*Directions for this task*. All lines from the one with "496, 53, 79]" through the final line of the records below must be written out exactly, with no other text.
■ ■ ■
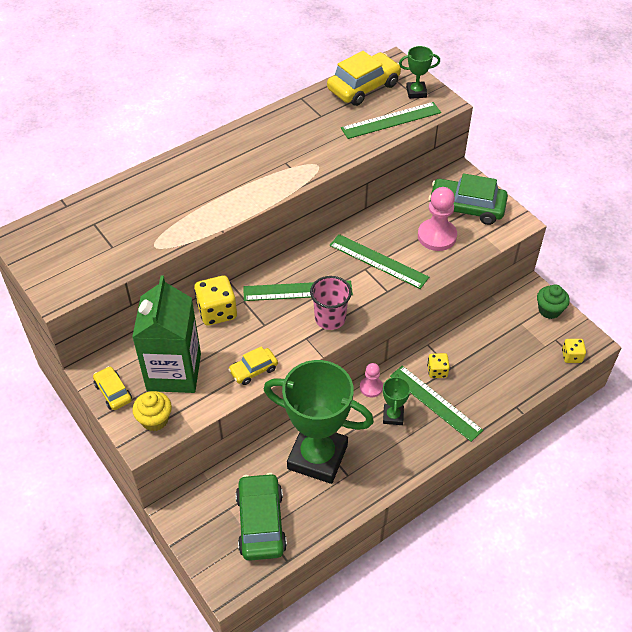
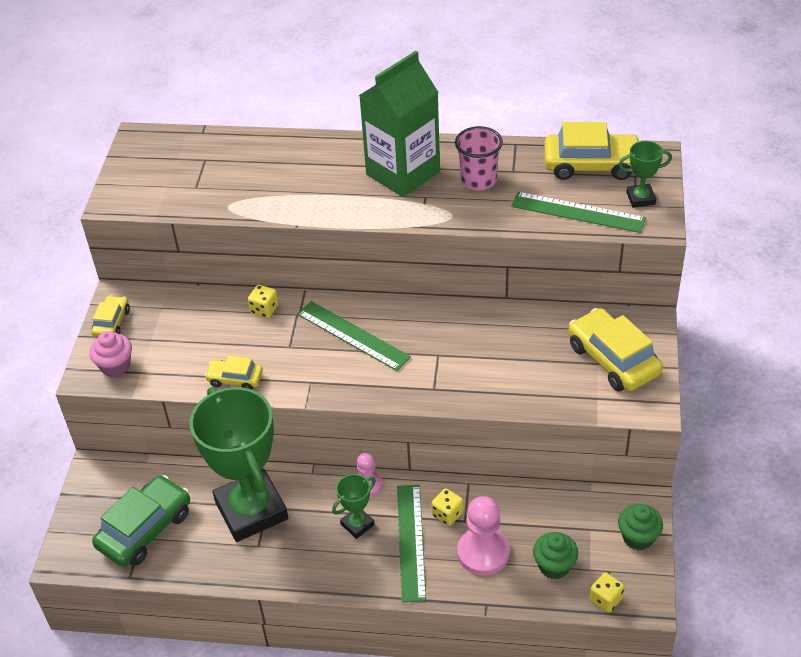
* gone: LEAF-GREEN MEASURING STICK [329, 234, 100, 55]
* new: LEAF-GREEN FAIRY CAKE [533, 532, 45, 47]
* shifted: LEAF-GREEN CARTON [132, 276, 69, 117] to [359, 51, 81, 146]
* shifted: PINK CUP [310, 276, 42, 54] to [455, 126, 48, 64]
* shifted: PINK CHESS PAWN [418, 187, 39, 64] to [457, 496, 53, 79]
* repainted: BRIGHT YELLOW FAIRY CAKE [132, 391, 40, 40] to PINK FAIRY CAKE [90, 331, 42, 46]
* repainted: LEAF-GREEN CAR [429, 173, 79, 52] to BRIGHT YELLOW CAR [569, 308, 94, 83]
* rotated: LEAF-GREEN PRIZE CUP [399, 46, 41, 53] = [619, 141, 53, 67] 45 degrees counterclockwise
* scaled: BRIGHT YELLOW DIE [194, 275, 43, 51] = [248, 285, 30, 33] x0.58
■ ■ ■
*Expected answer*.
* shifted: PINK CHESS PAWN [418, 187, 39, 64] to [457, 496, 53, 79]
* repainted: BRIGHT YELLOW FAIRY CAKE [132, 391, 40, 40] to PINK FAIRY CAKE [90, 331, 42, 46]
* repainted: LEAF-GREEN CAR [429, 173, 79, 52] to BRIGHT YELLOW CAR [569, 308, 94, 83]
* rotated: LEAF-GREEN PRIZE CUP [399, 46, 41, 53] = [619, 141, 53, 67] 45 degrees counterclockwise
* scaled: BRIGHT YELLOW DIE [194, 275, 43, 51] = [248, 285, 30, 33] x0.58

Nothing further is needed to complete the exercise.